━━ Given data ━━

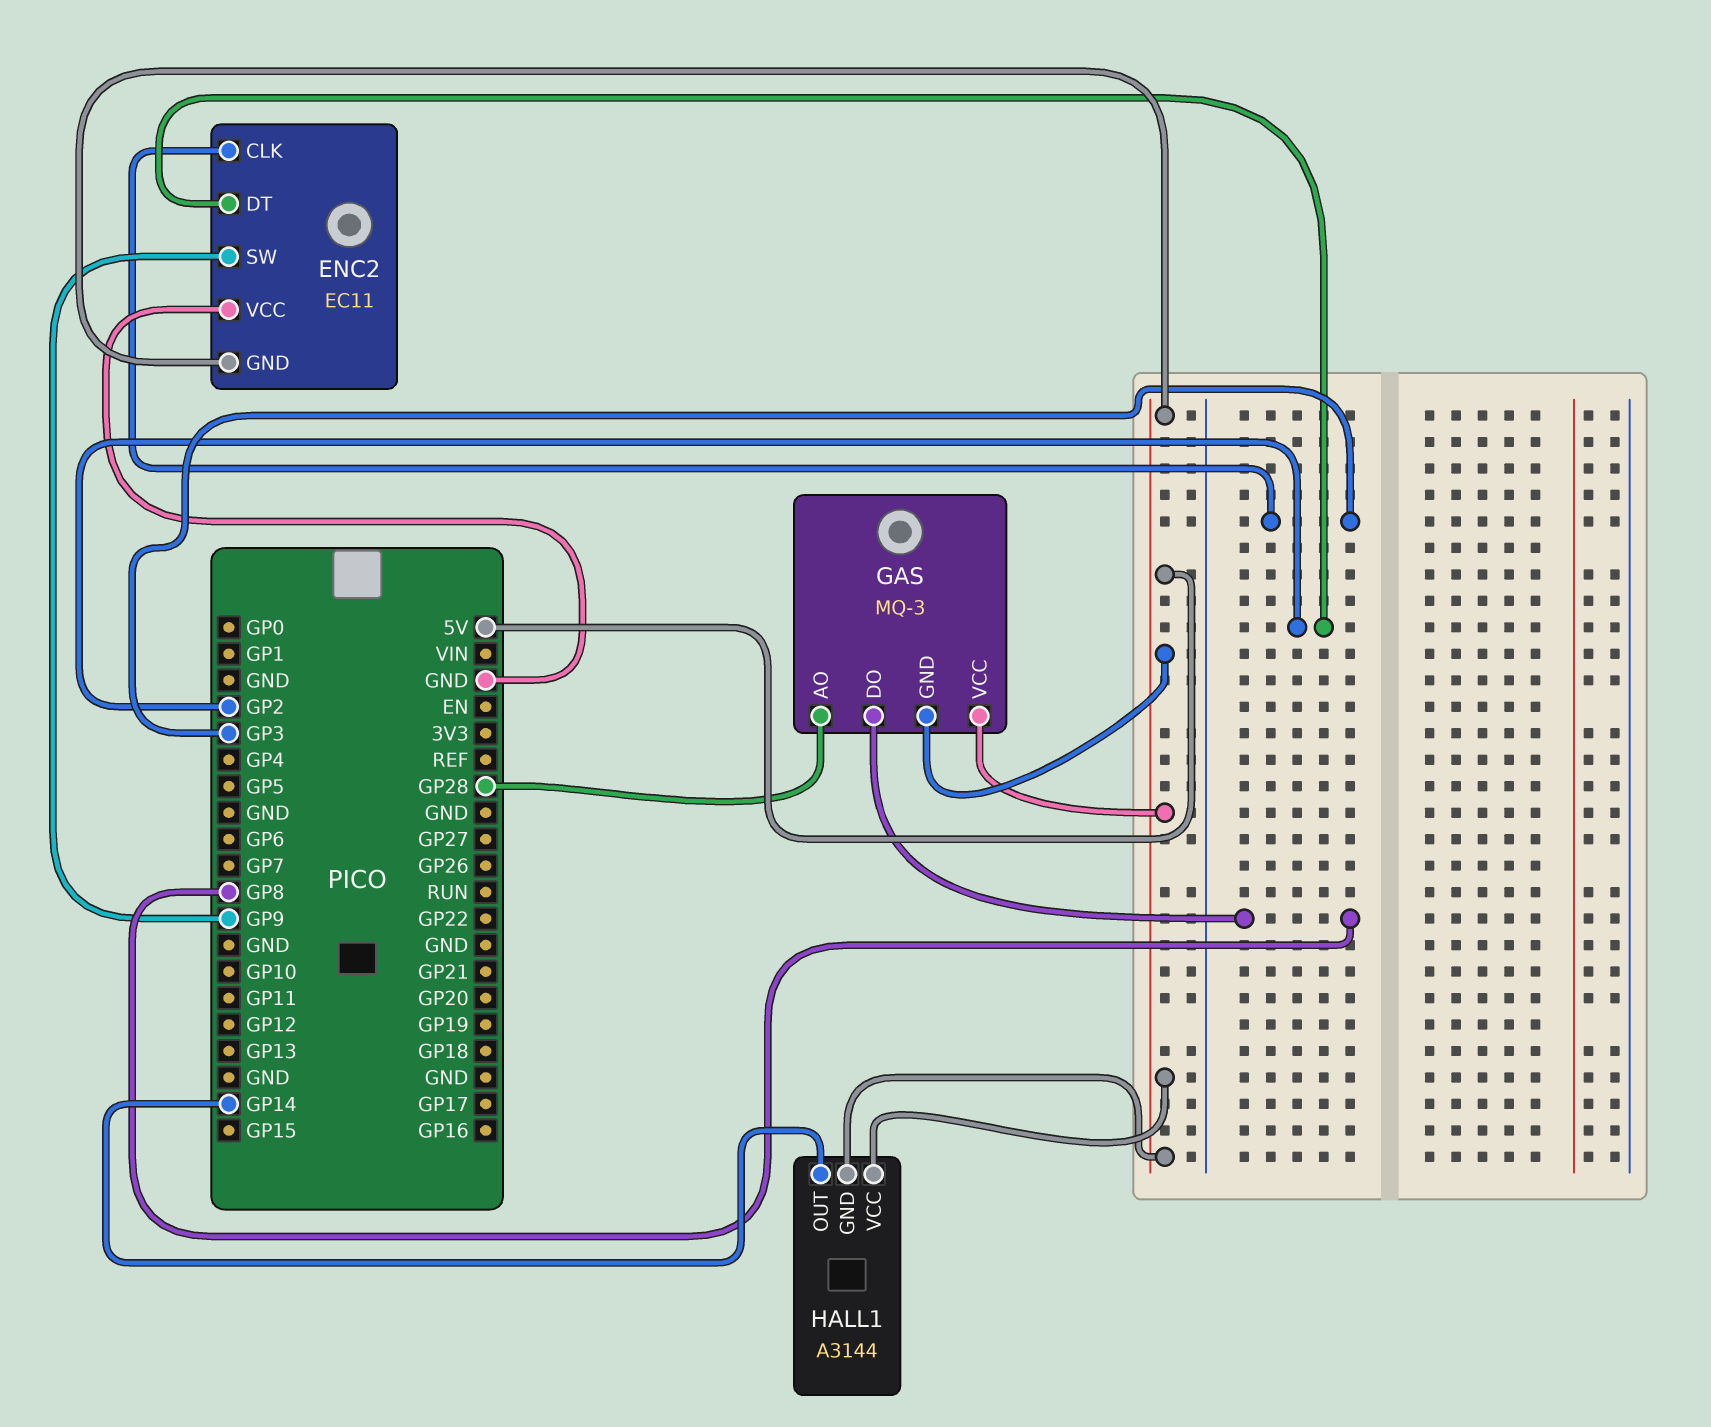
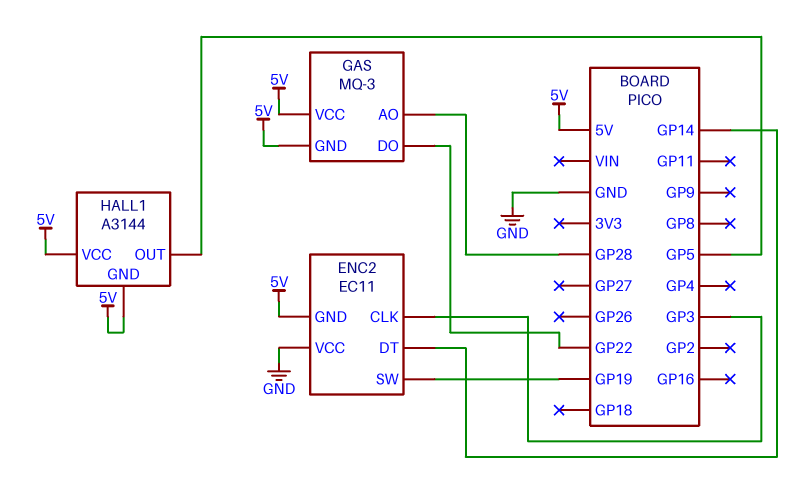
ENC2 pin DT: GP2 -> GP14
ENC2 pin SW: GP9 -> GP19
GAS pin DO: GP8 -> GP22
HALL1 pin OUT: GP14 -> GP5

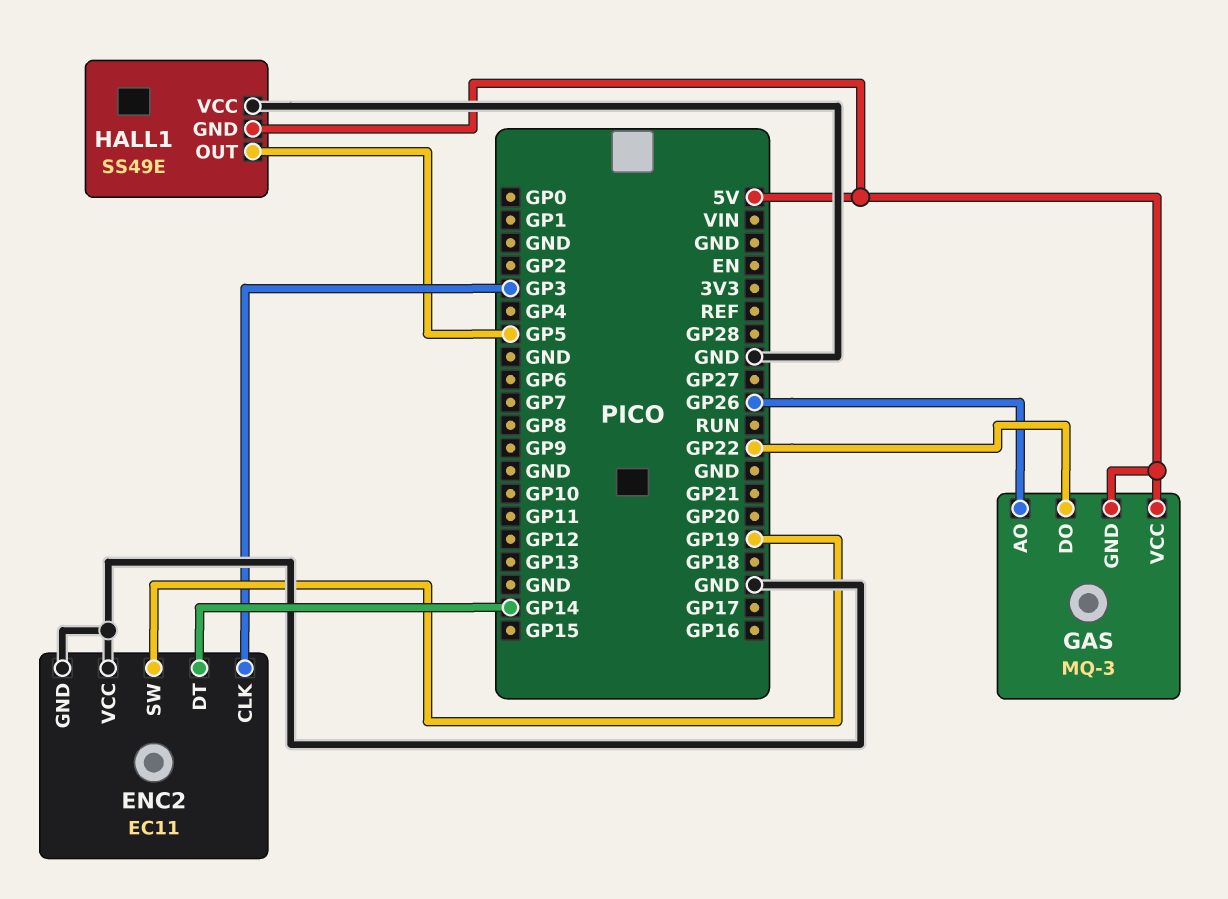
ENC2 pin GND: 5V -> GND
GAS pin AO: GP28 -> GP26
HALL1: A3144 -> SS49E
HALL1 pin VCC: 5V -> GND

━━━

== Directions ==
An exact copy of the records above is needed, free of pictures.

== Solution to this task ==
ENC2 pin DT: GP2 -> GP14
ENC2 pin SW: GP9 -> GP19
GAS pin DO: GP8 -> GP22
HALL1 pin OUT: GP14 -> GP5

ENC2 pin GND: 5V -> GND
GAS pin AO: GP28 -> GP26
HALL1: A3144 -> SS49E
HALL1 pin VCC: 5V -> GND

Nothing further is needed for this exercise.